Raw data below:

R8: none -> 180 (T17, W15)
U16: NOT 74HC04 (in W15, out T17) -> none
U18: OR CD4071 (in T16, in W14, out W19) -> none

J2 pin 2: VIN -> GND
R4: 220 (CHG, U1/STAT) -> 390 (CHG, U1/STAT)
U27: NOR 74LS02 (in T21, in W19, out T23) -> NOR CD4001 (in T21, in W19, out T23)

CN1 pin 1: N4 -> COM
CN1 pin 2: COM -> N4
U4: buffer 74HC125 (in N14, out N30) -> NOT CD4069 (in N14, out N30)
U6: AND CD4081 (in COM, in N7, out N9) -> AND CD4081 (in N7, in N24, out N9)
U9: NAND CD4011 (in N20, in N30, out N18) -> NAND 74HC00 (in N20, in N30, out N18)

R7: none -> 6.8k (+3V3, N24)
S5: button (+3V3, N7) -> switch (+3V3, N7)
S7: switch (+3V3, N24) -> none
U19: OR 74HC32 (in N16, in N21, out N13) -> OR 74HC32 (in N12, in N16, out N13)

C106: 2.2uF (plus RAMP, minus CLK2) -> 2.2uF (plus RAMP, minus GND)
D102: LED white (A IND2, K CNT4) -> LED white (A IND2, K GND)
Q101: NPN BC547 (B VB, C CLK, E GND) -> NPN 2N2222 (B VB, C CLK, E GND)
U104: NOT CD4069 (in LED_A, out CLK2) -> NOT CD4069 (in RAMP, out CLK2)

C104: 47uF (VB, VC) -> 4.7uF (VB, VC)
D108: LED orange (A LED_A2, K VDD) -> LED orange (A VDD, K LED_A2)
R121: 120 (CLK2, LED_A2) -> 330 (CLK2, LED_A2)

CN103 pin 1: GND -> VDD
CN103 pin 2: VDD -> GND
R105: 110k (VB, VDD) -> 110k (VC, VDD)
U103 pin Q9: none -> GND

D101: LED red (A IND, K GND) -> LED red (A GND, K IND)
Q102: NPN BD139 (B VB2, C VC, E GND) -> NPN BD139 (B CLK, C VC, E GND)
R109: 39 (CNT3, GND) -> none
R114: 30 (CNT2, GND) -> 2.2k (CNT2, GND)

End of Raw data.

Find and copy each line of the listing above that holds the word "none".

R8: none -> 180 (T17, W15)
U16: NOT 74HC04 (in W15, out T17) -> none
U18: OR CD4071 (in T16, in W14, out W19) -> none
R7: none -> 6.8k (+3V3, N24)
S7: switch (+3V3, N24) -> none
U103 pin Q9: none -> GND
R109: 39 (CNT3, GND) -> none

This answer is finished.